▸ Work required: In the entries, find all lines that hold the word "camera" and copy them.

▸ Source information:
· · ·
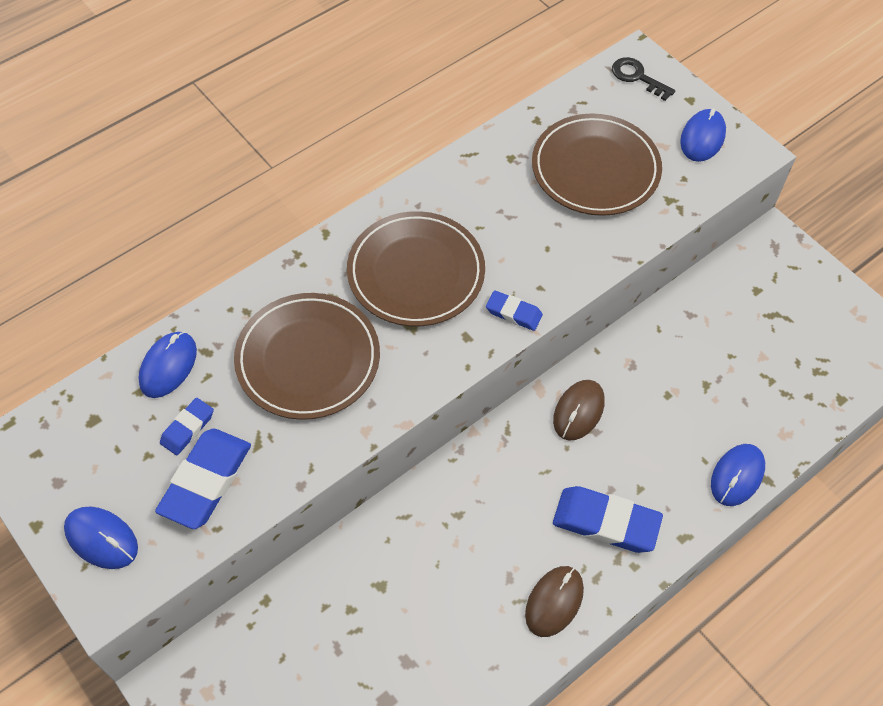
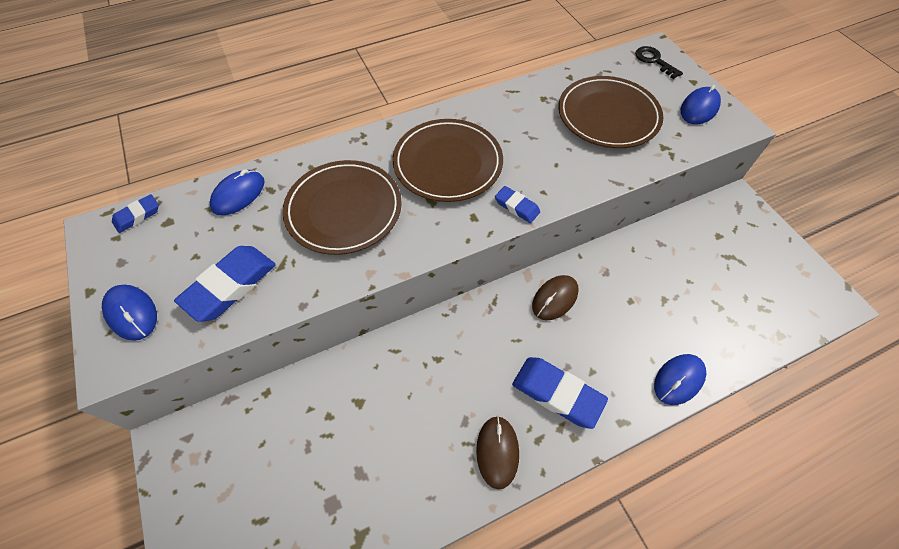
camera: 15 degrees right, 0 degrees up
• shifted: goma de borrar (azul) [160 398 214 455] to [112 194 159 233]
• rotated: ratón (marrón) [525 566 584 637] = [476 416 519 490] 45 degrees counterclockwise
· · ·
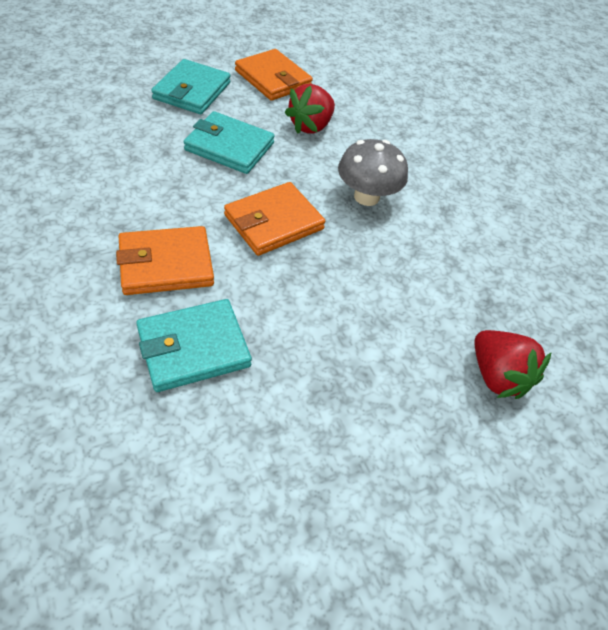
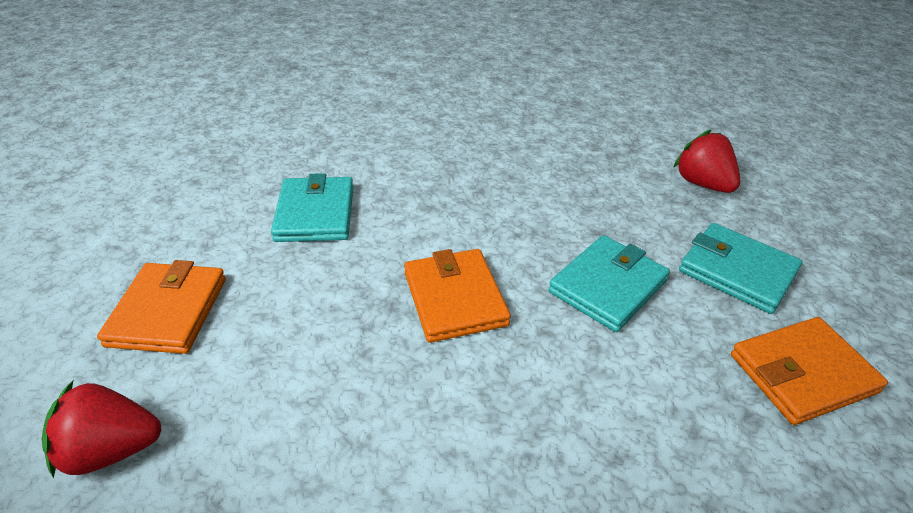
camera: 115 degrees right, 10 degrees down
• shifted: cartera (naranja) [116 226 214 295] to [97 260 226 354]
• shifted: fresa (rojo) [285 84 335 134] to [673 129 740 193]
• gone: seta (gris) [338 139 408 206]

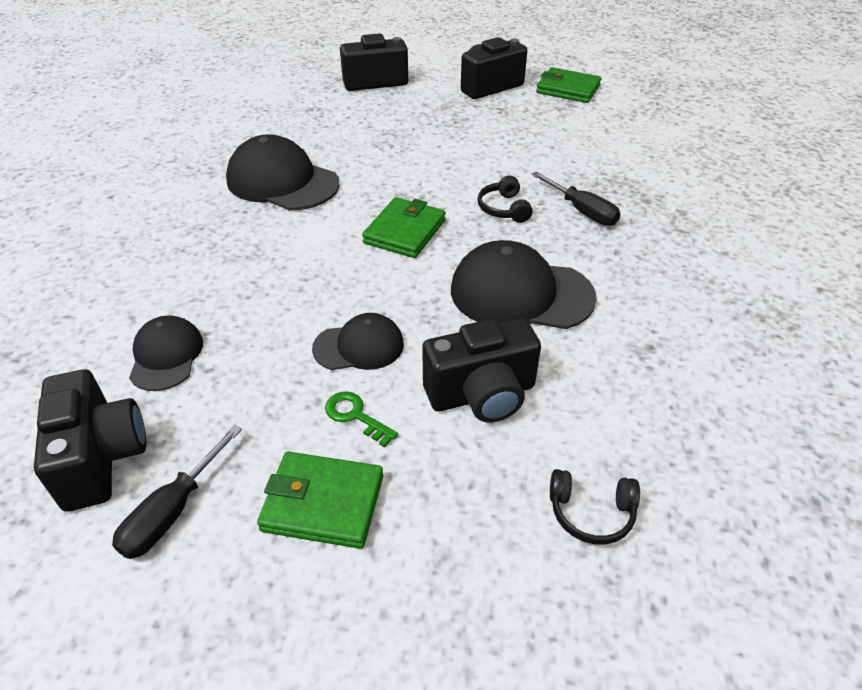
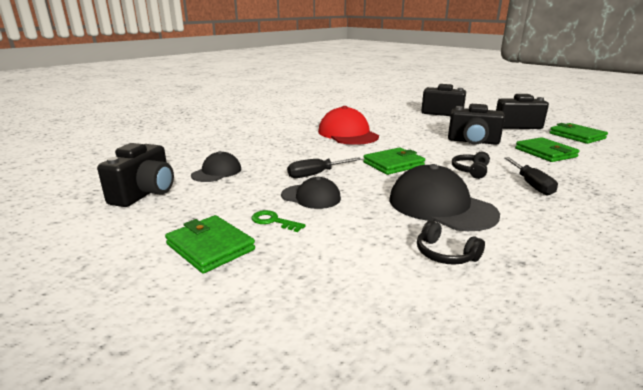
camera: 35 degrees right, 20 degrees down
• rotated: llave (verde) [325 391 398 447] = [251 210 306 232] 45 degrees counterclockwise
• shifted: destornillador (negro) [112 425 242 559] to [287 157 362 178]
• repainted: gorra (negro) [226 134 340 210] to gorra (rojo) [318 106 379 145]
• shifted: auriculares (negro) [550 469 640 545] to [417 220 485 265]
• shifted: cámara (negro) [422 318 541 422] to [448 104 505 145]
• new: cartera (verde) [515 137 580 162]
· · ·
▸ Result of the task:
camera: 15 degrees right, 0 degrees up
camera: 115 degrees right, 10 degrees down
camera: 35 degrees right, 20 degrees down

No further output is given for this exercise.